## Supplied entries
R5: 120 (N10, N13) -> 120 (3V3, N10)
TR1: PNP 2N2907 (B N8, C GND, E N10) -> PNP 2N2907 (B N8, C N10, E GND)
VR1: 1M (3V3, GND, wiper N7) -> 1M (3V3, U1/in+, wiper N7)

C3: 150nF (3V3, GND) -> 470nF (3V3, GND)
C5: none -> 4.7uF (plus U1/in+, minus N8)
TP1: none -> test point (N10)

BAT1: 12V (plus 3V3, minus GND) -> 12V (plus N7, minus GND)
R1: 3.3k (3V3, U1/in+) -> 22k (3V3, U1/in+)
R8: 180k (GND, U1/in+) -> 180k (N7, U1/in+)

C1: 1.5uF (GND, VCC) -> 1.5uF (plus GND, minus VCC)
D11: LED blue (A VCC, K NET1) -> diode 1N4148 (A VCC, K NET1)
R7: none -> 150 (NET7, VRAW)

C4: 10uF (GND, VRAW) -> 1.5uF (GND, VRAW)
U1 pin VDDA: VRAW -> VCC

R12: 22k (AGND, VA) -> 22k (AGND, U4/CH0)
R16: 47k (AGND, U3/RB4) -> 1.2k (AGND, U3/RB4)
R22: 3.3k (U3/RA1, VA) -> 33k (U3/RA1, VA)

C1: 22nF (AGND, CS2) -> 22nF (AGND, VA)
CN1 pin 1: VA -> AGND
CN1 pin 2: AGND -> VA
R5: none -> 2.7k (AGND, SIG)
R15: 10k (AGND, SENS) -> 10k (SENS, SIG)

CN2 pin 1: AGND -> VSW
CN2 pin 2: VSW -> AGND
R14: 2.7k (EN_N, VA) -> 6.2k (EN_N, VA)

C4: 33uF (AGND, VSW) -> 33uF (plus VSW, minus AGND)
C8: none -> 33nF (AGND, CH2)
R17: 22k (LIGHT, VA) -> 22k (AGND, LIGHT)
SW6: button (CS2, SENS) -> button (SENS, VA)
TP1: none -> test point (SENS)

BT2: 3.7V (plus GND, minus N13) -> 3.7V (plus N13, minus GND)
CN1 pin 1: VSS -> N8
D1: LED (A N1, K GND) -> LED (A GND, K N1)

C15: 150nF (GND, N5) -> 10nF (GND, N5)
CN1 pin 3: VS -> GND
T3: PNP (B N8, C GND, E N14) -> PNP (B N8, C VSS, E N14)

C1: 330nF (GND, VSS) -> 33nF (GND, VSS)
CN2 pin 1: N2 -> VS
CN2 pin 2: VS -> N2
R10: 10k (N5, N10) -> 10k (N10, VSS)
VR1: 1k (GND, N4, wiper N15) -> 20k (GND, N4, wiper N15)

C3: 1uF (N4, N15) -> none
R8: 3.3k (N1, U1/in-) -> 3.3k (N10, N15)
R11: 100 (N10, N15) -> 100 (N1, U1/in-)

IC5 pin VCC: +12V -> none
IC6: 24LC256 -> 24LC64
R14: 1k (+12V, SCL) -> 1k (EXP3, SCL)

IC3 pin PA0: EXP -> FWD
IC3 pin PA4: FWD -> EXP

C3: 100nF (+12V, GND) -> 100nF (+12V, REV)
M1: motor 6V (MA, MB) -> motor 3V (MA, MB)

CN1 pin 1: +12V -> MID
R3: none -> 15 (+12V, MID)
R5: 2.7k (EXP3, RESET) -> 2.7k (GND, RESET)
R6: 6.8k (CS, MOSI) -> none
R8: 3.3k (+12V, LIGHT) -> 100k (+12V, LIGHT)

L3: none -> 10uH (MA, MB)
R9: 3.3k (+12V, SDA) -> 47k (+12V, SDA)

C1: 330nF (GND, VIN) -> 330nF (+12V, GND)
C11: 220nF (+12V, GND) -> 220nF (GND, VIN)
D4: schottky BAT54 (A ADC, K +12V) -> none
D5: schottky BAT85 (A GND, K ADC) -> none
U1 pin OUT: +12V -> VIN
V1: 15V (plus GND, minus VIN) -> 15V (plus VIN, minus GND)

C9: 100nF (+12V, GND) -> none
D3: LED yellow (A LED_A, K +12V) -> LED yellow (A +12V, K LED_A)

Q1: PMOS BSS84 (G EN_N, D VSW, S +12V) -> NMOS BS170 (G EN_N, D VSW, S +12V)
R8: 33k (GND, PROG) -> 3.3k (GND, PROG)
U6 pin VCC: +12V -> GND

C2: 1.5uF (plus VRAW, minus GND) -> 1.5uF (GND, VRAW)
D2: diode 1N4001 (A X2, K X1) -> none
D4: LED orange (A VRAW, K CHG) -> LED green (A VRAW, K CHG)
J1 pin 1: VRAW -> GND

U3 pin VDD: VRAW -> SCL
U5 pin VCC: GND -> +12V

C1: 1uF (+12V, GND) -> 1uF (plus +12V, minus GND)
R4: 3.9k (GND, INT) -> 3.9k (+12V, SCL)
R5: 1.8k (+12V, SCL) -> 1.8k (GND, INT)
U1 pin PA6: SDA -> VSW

## How to complete this task
Your task is to reproduce exactly the lines that begin at the line containing "R9: 3.3k (+12V, SDA) -> 47k (+12V, SDA)" and end at the final line of the data above.

## Response
R9: 3.3k (+12V, SDA) -> 47k (+12V, SDA)

C1: 330nF (GND, VIN) -> 330nF (+12V, GND)
C11: 220nF (+12V, GND) -> 220nF (GND, VIN)
D4: schottky BAT54 (A ADC, K +12V) -> none
D5: schottky BAT85 (A GND, K ADC) -> none
U1 pin OUT: +12V -> VIN
V1: 15V (plus GND, minus VIN) -> 15V (plus VIN, minus GND)

C9: 100nF (+12V, GND) -> none
D3: LED yellow (A LED_A, K +12V) -> LED yellow (A +12V, K LED_A)

Q1: PMOS BSS84 (G EN_N, D VSW, S +12V) -> NMOS BS170 (G EN_N, D VSW, S +12V)
R8: 33k (GND, PROG) -> 3.3k (GND, PROG)
U6 pin VCC: +12V -> GND

C2: 1.5uF (plus VRAW, minus GND) -> 1.5uF (GND, VRAW)
D2: diode 1N4001 (A X2, K X1) -> none
D4: LED orange (A VRAW, K CHG) -> LED green (A VRAW, K CHG)
J1 pin 1: VRAW -> GND

U3 pin VDD: VRAW -> SCL
U5 pin VCC: GND -> +12V

C1: 1uF (+12V, GND) -> 1uF (plus +12V, minus GND)
R4: 3.9k (GND, INT) -> 3.9k (+12V, SCL)
R5: 1.8k (+12V, SCL) -> 1.8k (GND, INT)
U1 pin PA6: SDA -> VSW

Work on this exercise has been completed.